Task directions: Print, exactly as written, the line in the entries below that contains "R6: 3.3k (0V, U3/GP1) -> 3.3k (+12V, U3/GP1)" and every line after it up to and including the last. Omit pictures.

Content revision data:
====

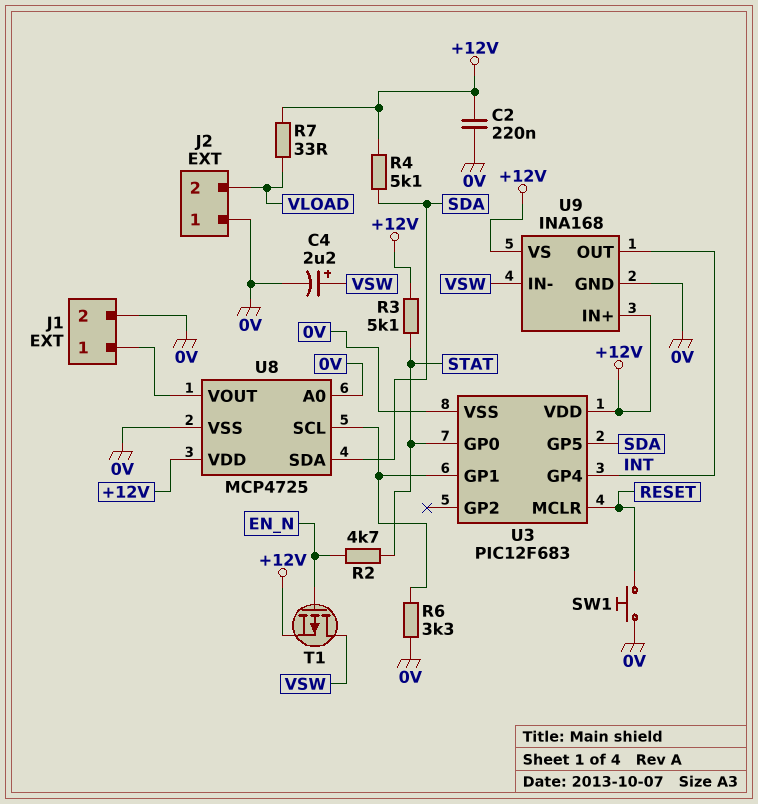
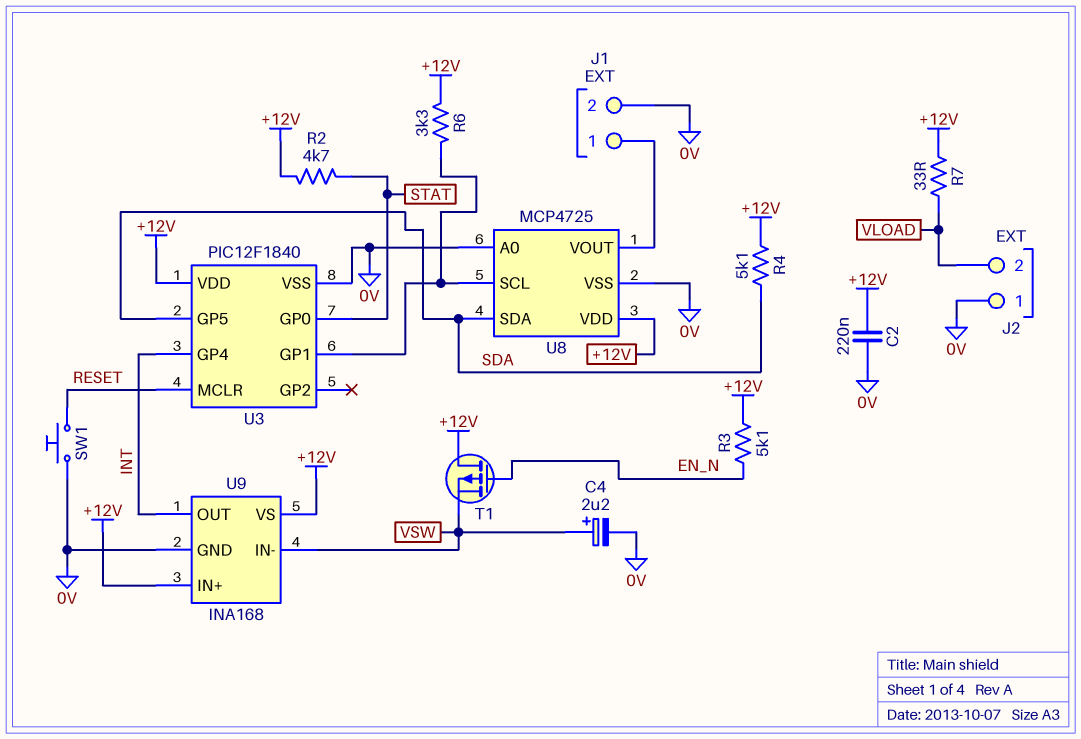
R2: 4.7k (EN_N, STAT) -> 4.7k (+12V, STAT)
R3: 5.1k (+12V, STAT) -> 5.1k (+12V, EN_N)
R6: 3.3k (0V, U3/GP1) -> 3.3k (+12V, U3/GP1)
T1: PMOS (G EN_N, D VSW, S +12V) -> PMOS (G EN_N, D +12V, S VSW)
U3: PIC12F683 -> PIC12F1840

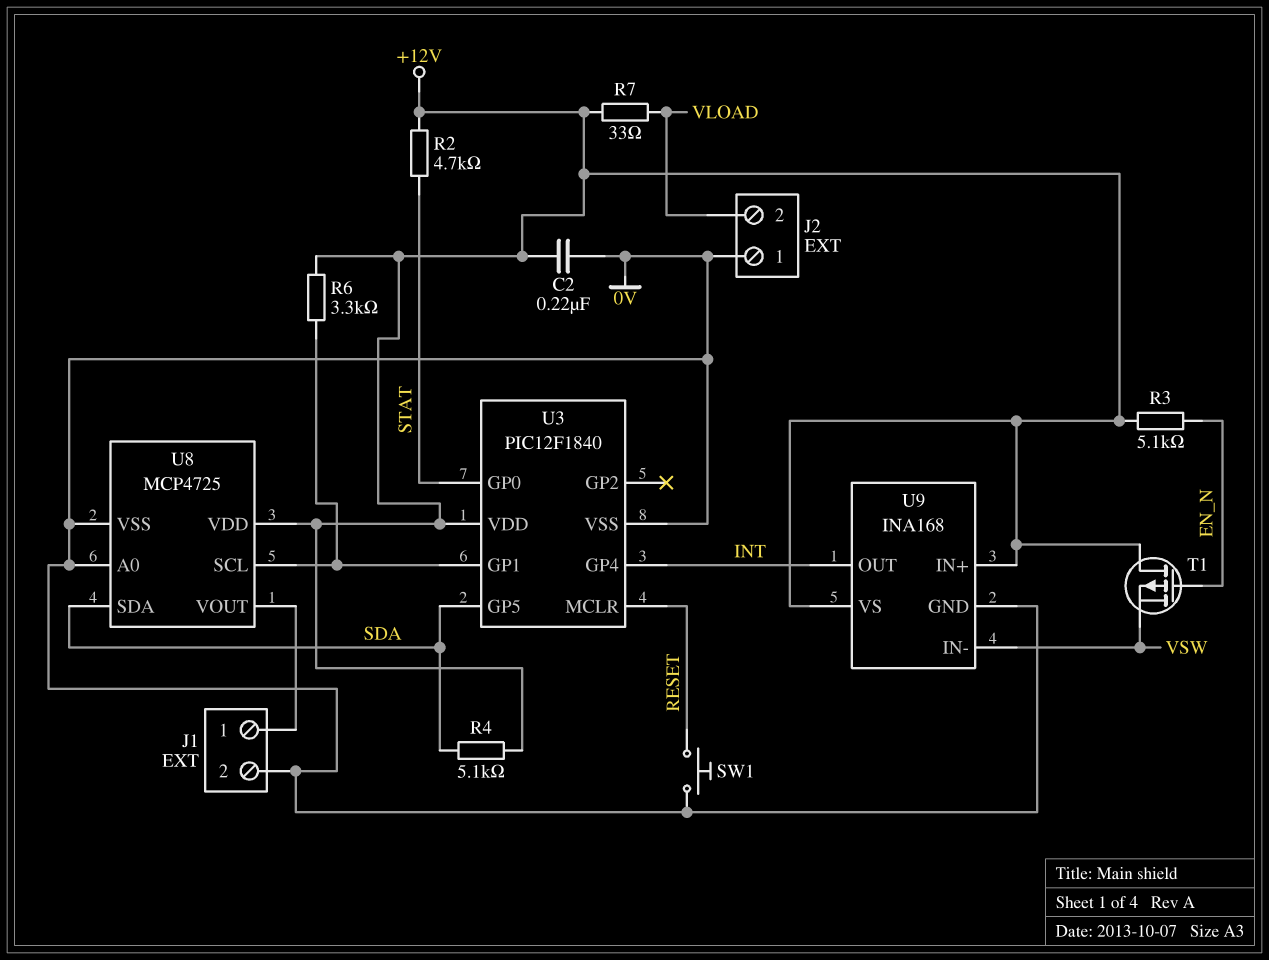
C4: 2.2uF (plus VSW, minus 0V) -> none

====

Response to this exercise:
R6: 3.3k (0V, U3/GP1) -> 3.3k (+12V, U3/GP1)
T1: PMOS (G EN_N, D VSW, S +12V) -> PMOS (G EN_N, D +12V, S VSW)
U3: PIC12F683 -> PIC12F1840

C4: 2.2uF (plus VSW, minus 0V) -> none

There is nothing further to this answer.